_Problem requirements_
Each entry should be printed exactly, with its images omitted.

_Available data_
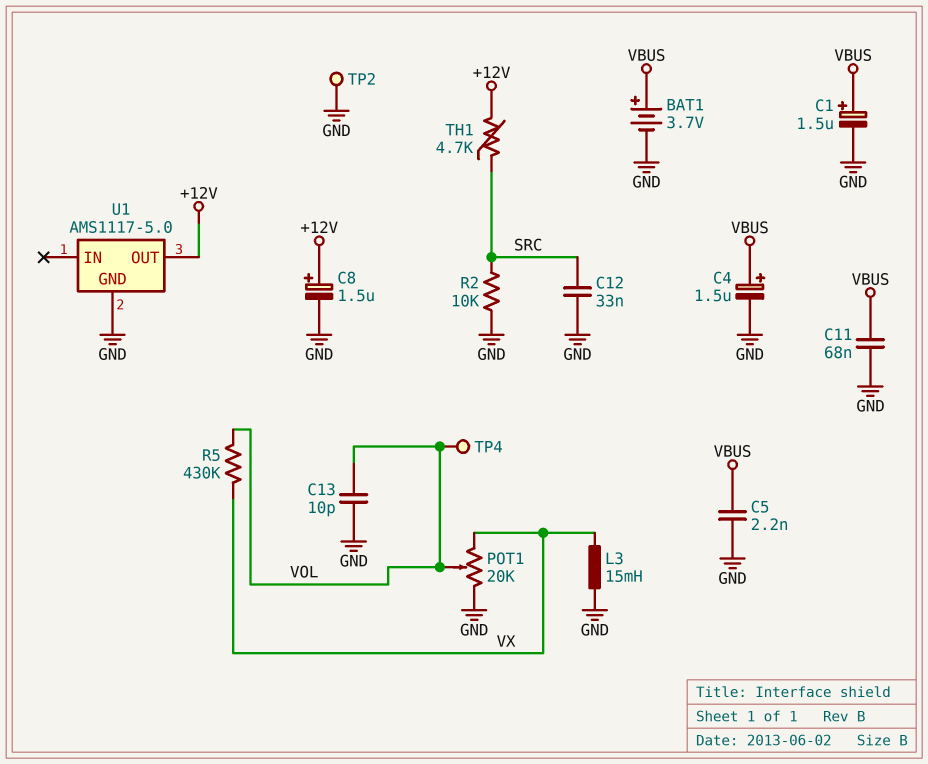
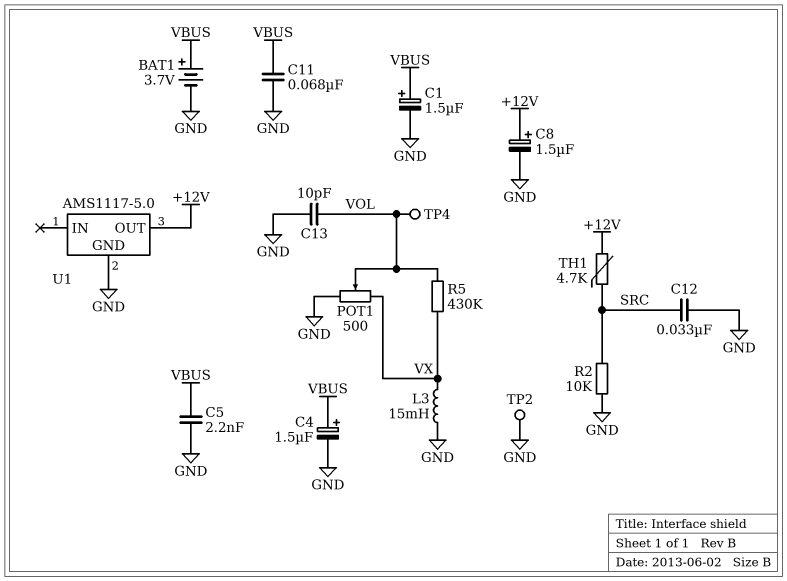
POT1: 20k (GND, VX, wiper VOL) -> 500 (GND, VX, wiper VOL)

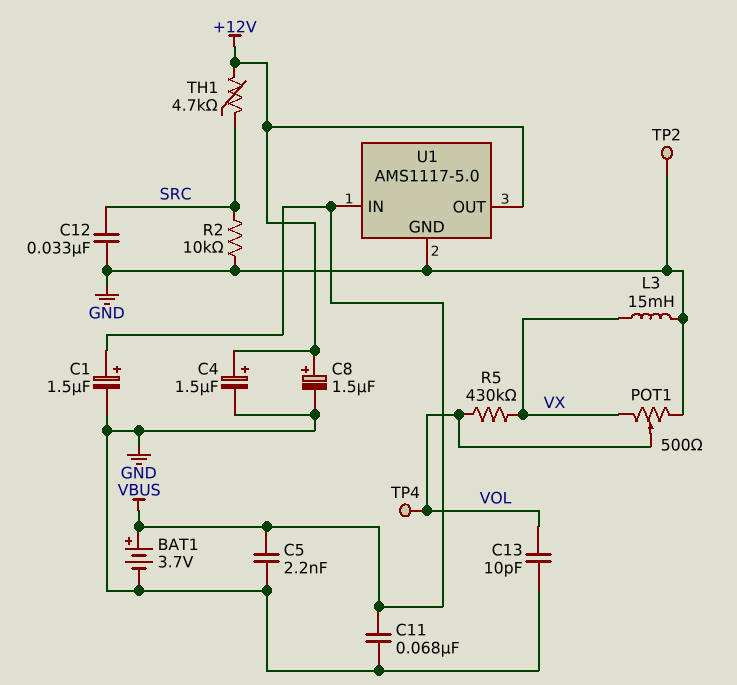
C4: 1.5uF (plus VBUS, minus GND) -> 1.5uF (plus +12V, minus GND)
U1 pin IN: none -> VBUS

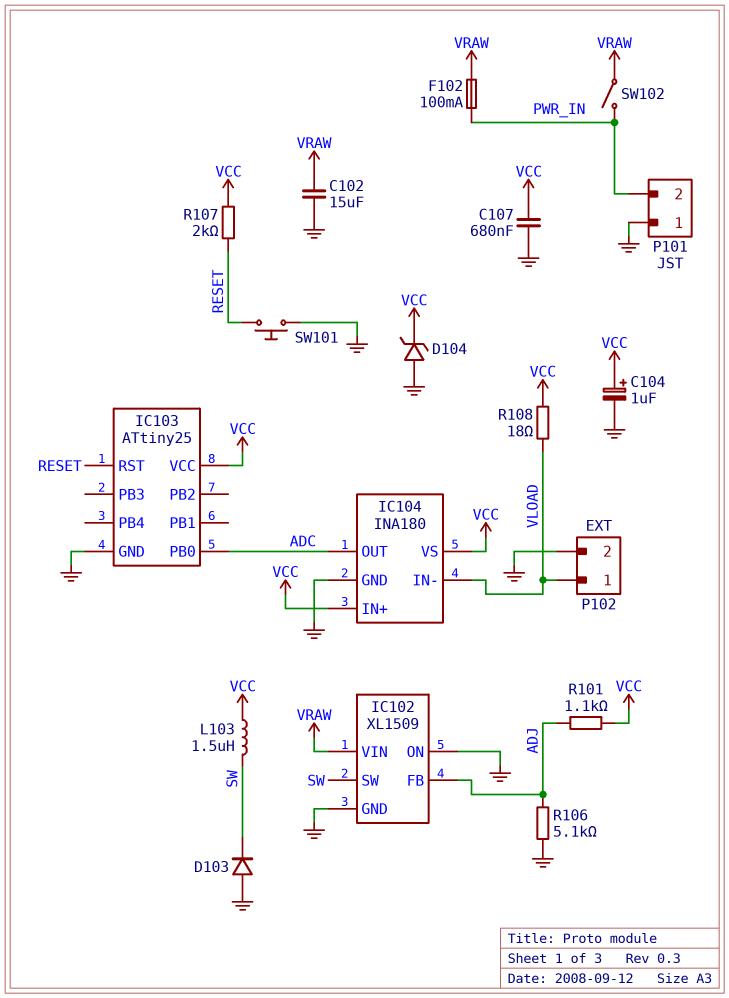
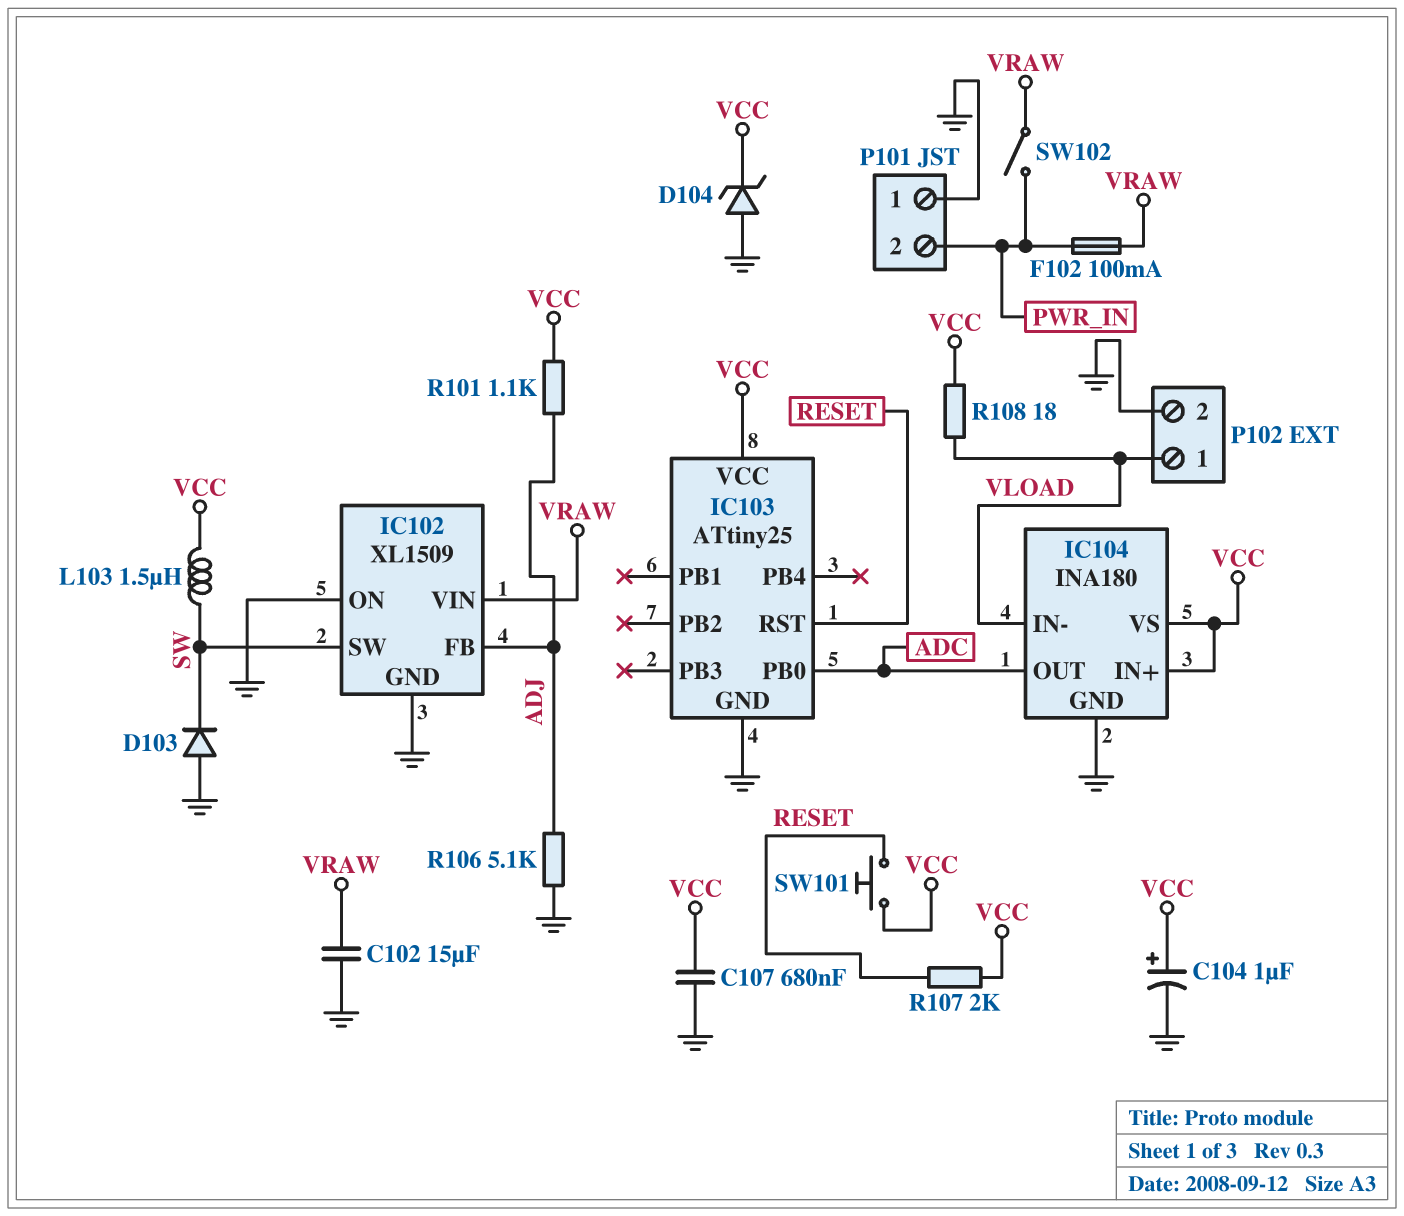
SW101: button (GND, RESET) -> button (RESET, VCC)

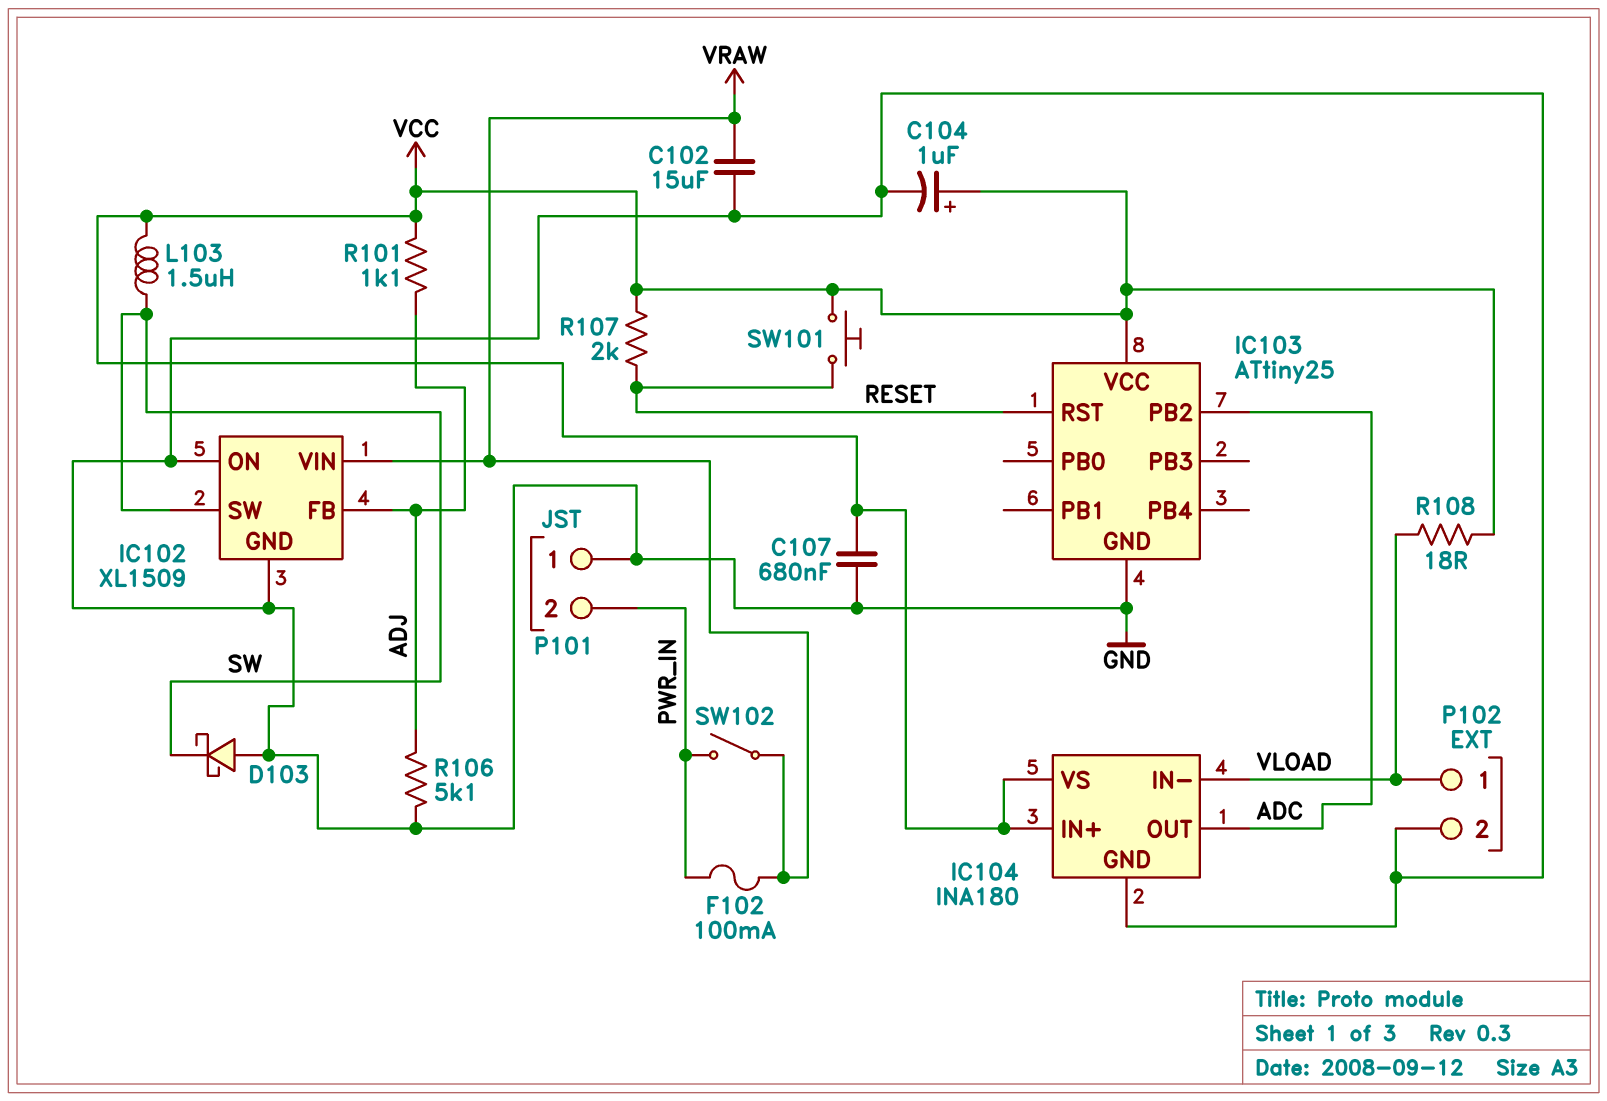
D103: diode (A GND, K SW) -> schottky (A GND, K SW)
D104: zener (A GND, K VCC) -> none
IC103 pin PB0: ADC -> none
IC103 pin PB2: none -> ADC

_Response to the task_
POT1: 20k (GND, VX, wiper VOL) -> 500 (GND, VX, wiper VOL)

C4: 1.5uF (plus VBUS, minus GND) -> 1.5uF (plus +12V, minus GND)
U1 pin IN: none -> VBUS

SW101: button (GND, RESET) -> button (RESET, VCC)

D103: diode (A GND, K SW) -> schottky (A GND, K SW)
D104: zener (A GND, K VCC) -> none
IC103 pin PB0: ADC -> none
IC103 pin PB2: none -> ADC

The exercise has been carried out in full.